● TASK BRIEF: Nothing belongs in the answer except the lines of the material that include "tournevis".

------------------------------------------------

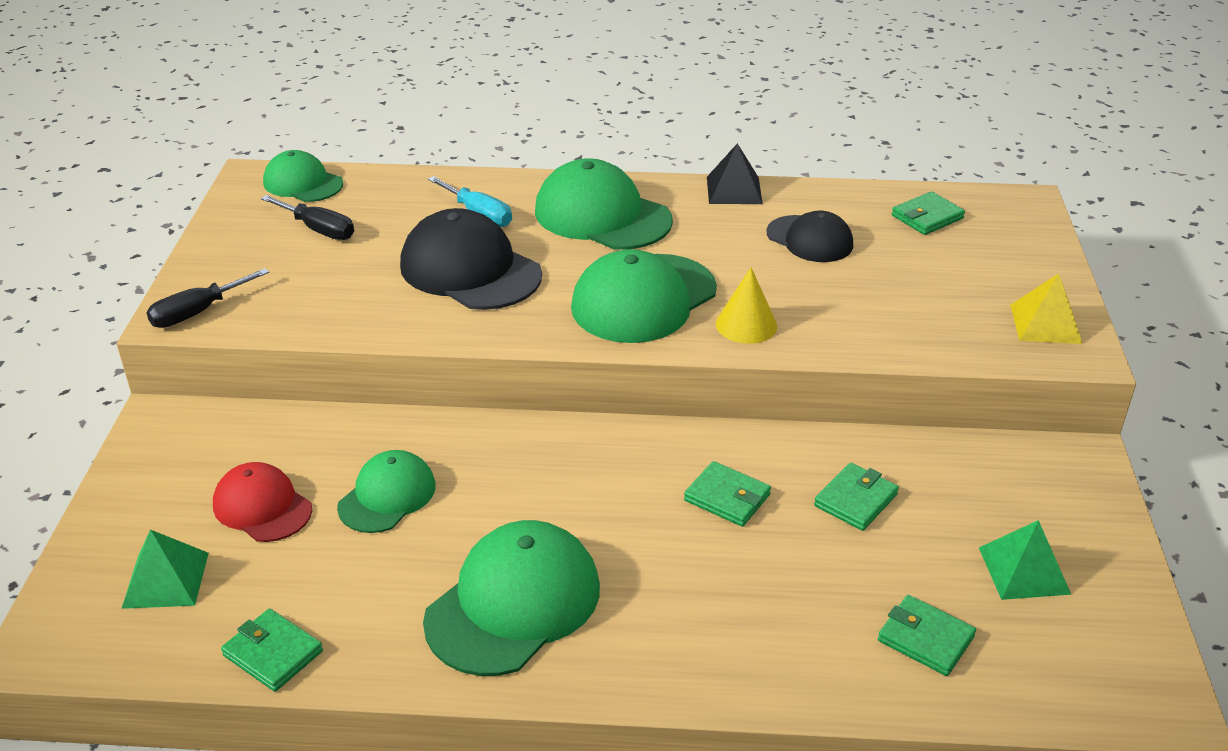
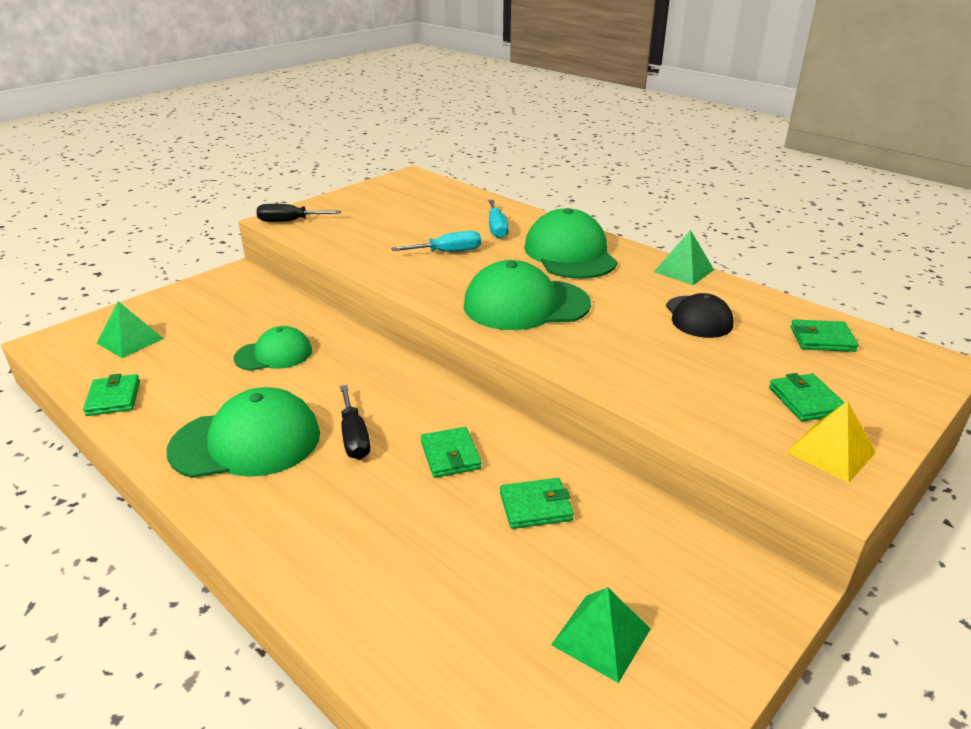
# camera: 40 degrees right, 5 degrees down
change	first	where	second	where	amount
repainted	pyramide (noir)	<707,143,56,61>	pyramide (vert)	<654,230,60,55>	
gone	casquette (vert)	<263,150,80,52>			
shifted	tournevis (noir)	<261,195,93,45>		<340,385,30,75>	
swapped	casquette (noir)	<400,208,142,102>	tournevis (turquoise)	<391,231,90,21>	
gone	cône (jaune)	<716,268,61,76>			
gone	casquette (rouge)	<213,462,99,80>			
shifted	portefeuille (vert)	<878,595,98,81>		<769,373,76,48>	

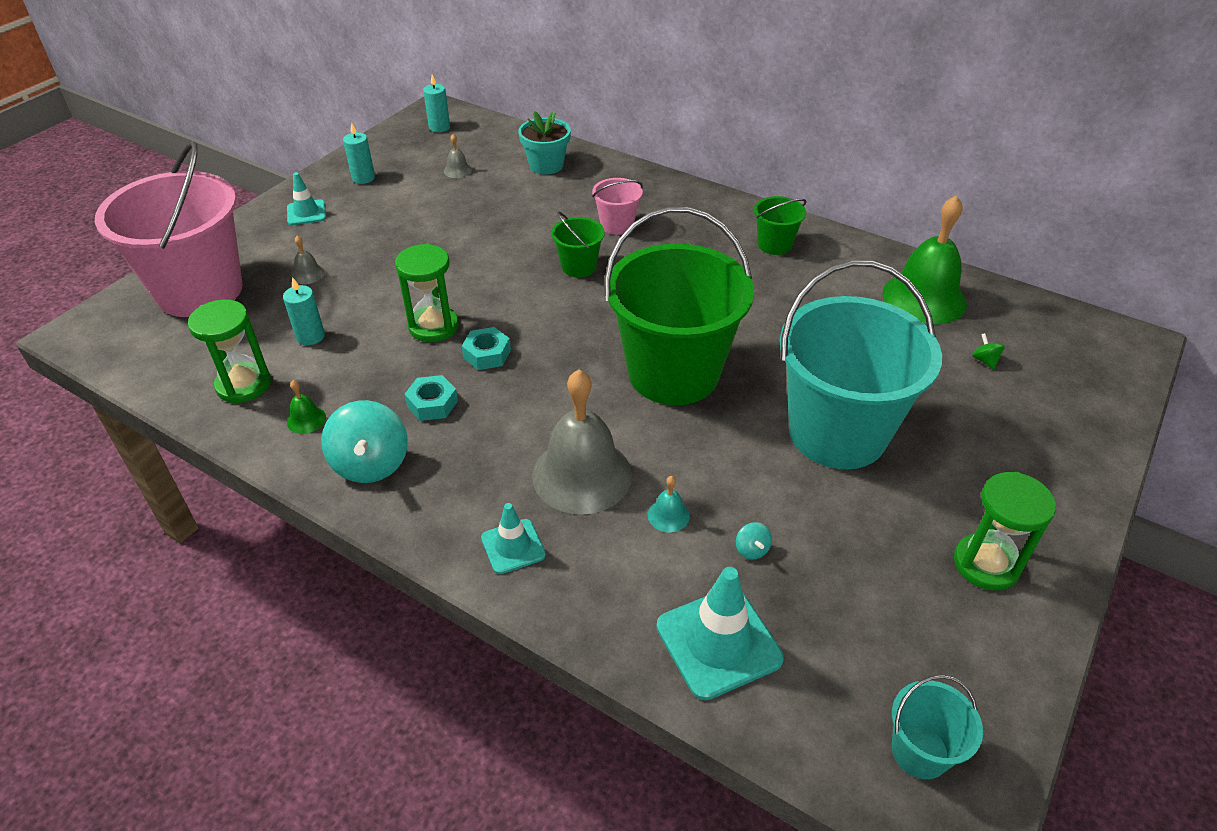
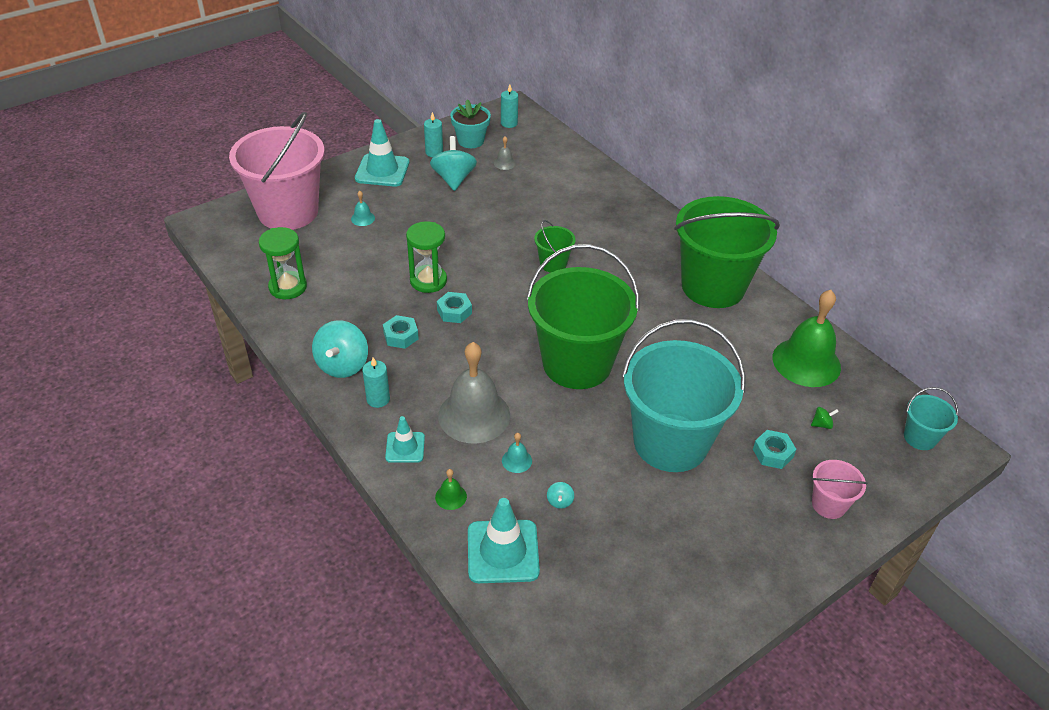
# camera: 20 degrees right, 0 degrees up
change	first	where	second	where	amount
shifted	pot de fleurs (turquoise)	<518,111,53,64>		<450,99,41,49>	
scaled	cône de chantier (turquoise)	<287,172,39,53>		<355,119,55,68>	x1.71
shifted	seau (rose)	<592,178,51,57>		<812,460,56,59>	
scaled	seau (vert)	<754,196,53,59>		<674,196,106,112>	x2.31
repainted	cloche (gris)	<292,235,33,49>	cloche (turquoise)	<351,191,24,35>	
shifted	bougie (turquoise)	<283,277,42,68>		<362,357,28,51>	
rotated	toupie (vert)	<972,333,33,36>		<811,407,28,22>	75 degrees clockwise
shifted	cloche (vert)	<287,380,39,54>		<435,469,32,41>	
gone	sablier (vert)	<954,472,102,119>			
shifted	seau (turquoise)	<892,675,91,104>		<904,387,54,63>	
new			toupie (turquoise)	<430,136,47,55>	
new			écrou (turquoise)	<753,430,43,39>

------------------------------------------------

● EXERCISE SOLUTION:
shifted	tournevis (noir)	<261,195,93,45>		<340,385,30,75>	
swapped	casquette (noir)	<400,208,142,102>	tournevis (turquoise)	<391,231,90,21>	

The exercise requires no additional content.